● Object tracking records

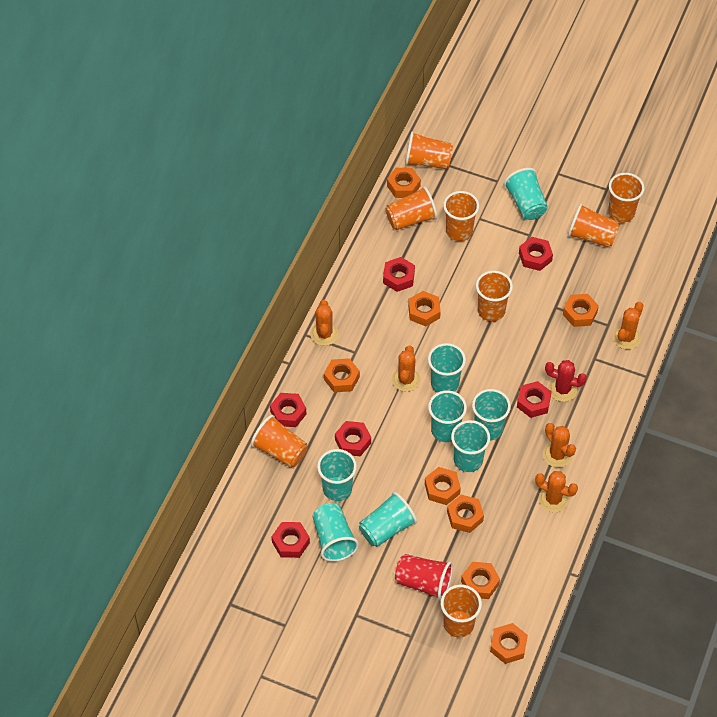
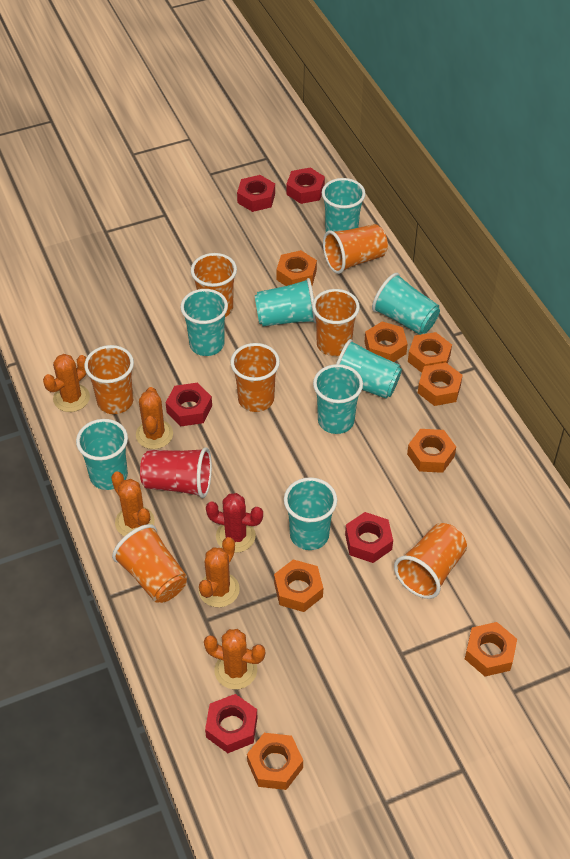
orange cup: 8 -> 7
red nut: 6 -> 5

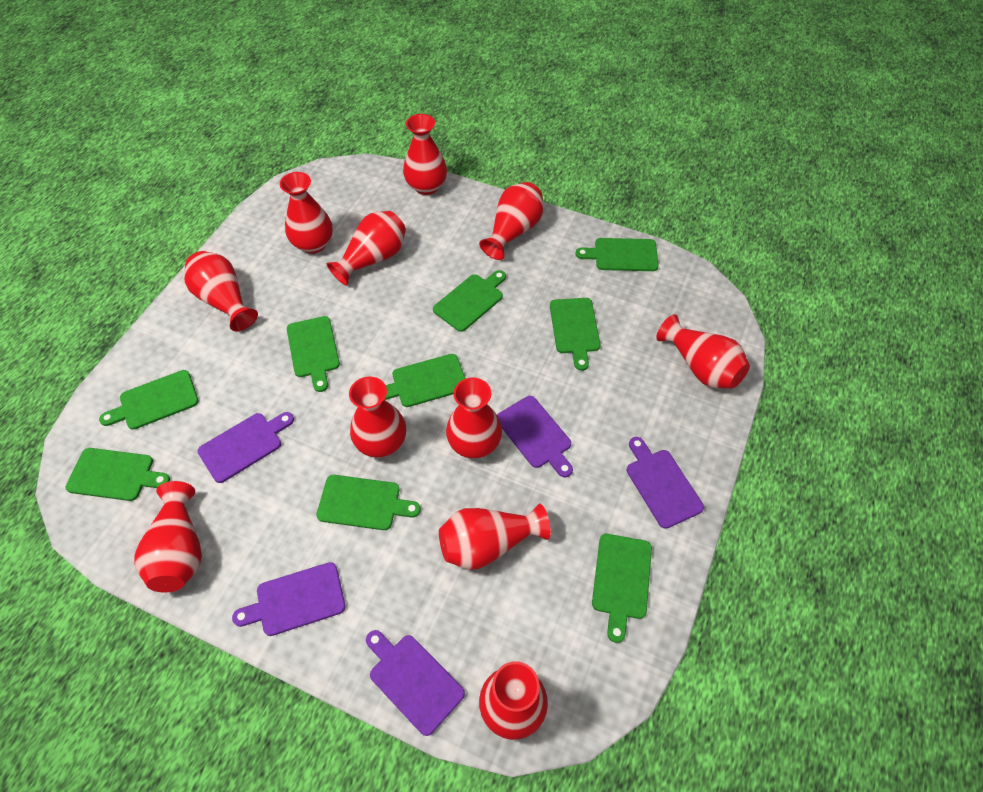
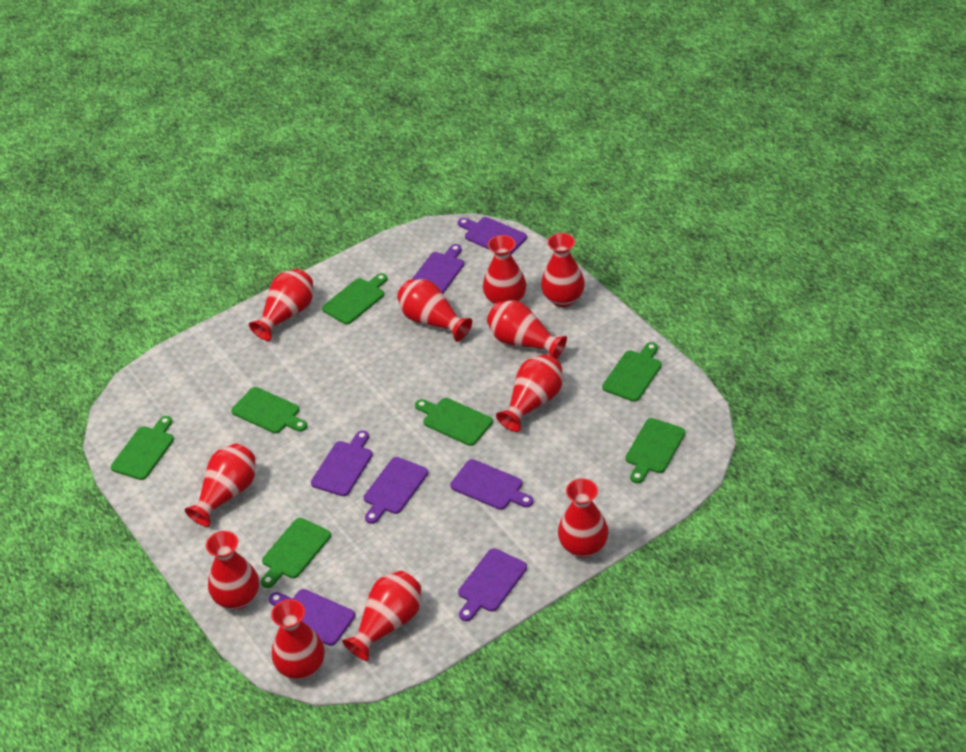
green cutting board: 9 -> 7
purple cutting board: 5 -> 7

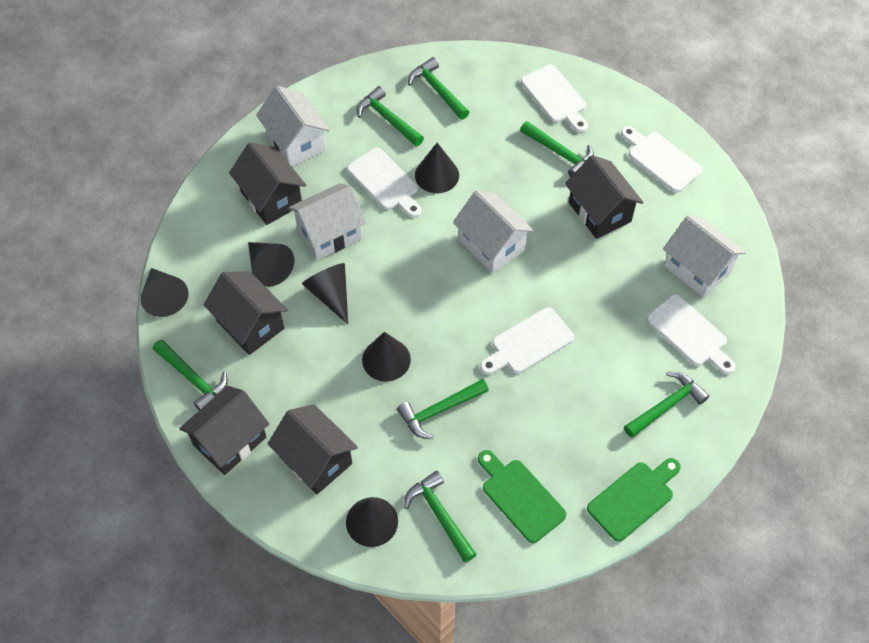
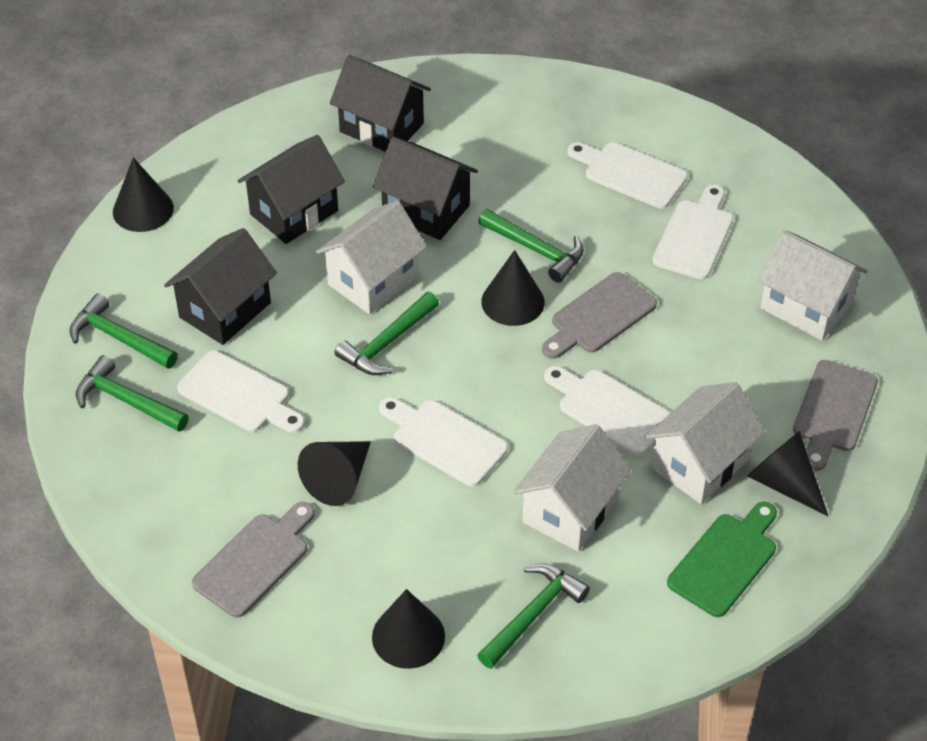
black cone: 6 -> 5
black house: 5 -> 4
green cutting board: 2 -> 1
green hammer: 7 -> 5
grey cutting board: 0 -> 3

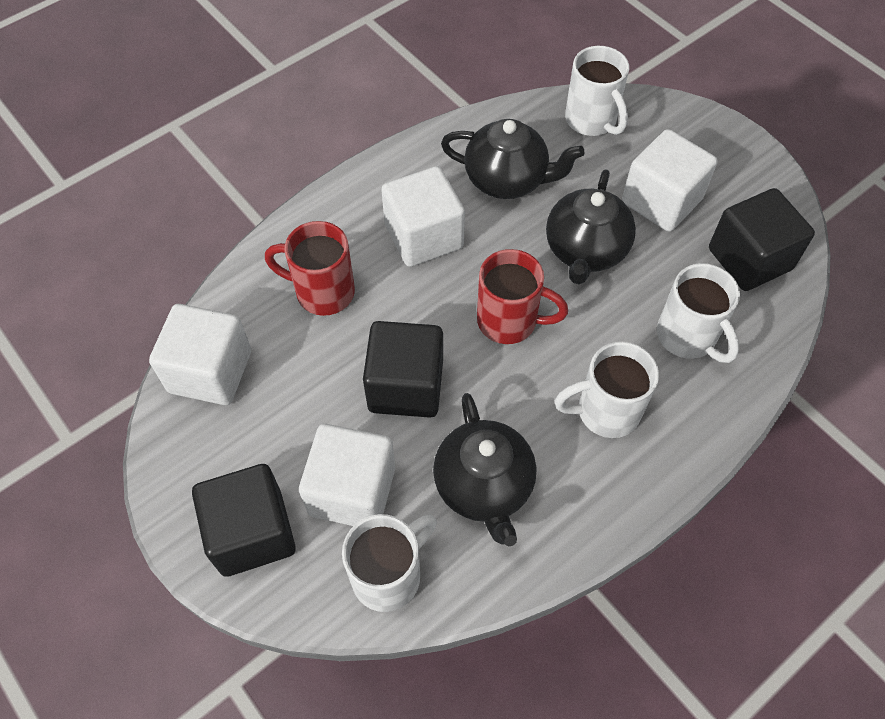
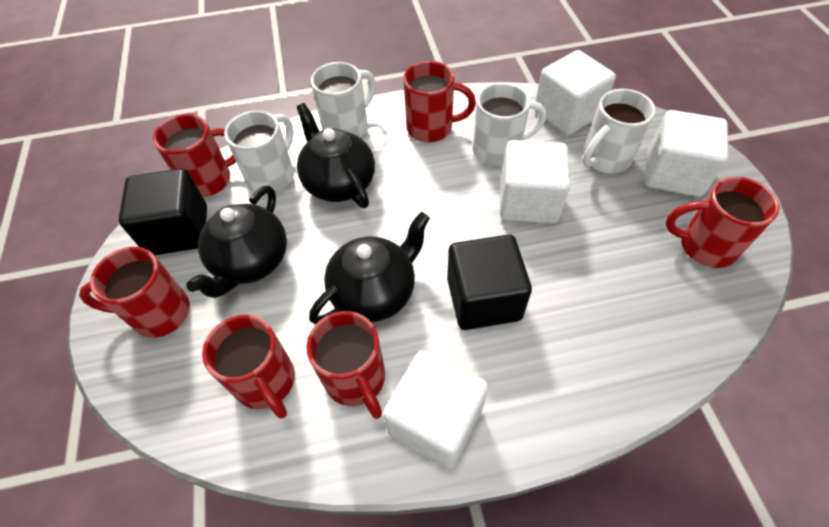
black cube: 3 -> 2
red mug: 2 -> 6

● EXERCISE GOAL
Repeat the data above exactly, but not the pictures.

● RESULT
orange cup: 8 -> 7
red nut: 6 -> 5

green cutting board: 9 -> 7
purple cutting board: 5 -> 7

black cone: 6 -> 5
black house: 5 -> 4
green cutting board: 2 -> 1
green hammer: 7 -> 5
grey cutting board: 0 -> 3

black cube: 3 -> 2
red mug: 2 -> 6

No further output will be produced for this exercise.